Records from a data source
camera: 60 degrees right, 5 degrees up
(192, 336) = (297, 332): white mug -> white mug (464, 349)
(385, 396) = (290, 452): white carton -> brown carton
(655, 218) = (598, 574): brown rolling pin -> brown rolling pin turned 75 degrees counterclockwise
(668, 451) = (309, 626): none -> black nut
==
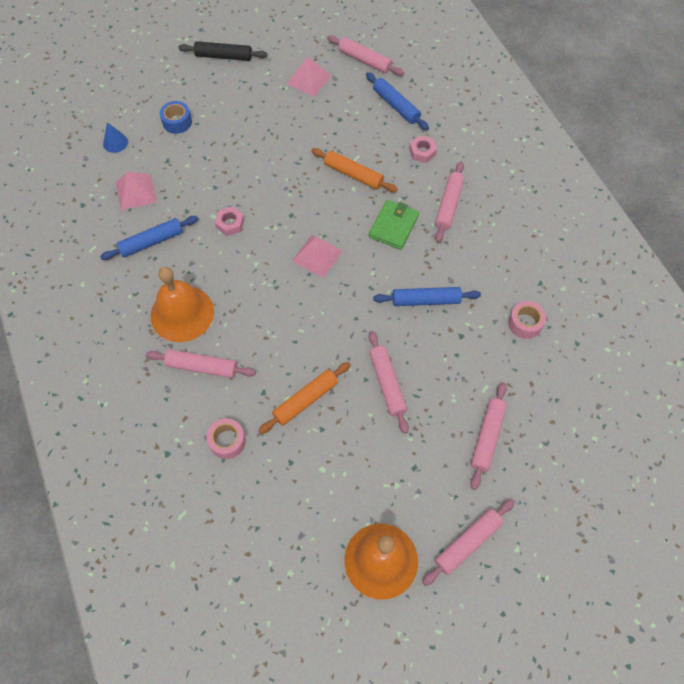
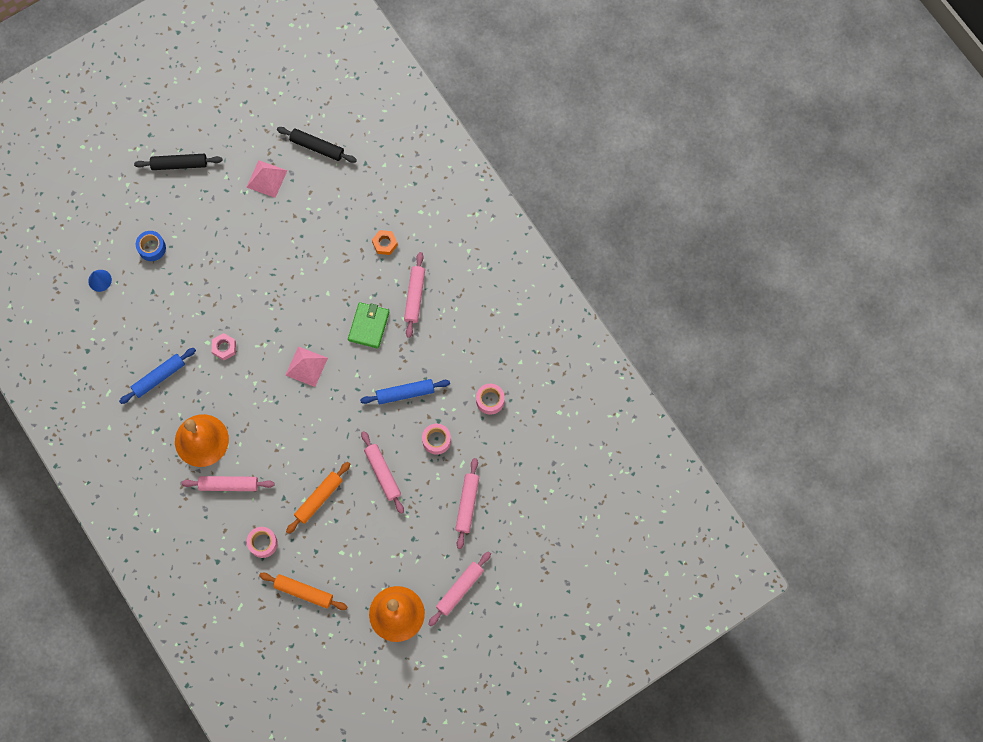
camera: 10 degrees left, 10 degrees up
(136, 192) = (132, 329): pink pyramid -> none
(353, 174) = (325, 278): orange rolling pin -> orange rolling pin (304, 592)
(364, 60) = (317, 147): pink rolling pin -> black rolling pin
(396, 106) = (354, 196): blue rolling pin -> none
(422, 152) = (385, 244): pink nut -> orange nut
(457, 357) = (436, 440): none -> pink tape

| EXERCISE OBJECTIVE |
All that is needed is the exact run of lines above from the line containing "(422, 152) = (385, 244): pink" through the line containing "(457, 357) = (436, 440): none -> pink tape", both of them included.

| COMPLETED TASK |
(422, 152) = (385, 244): pink nut -> orange nut
(457, 357) = (436, 440): none -> pink tape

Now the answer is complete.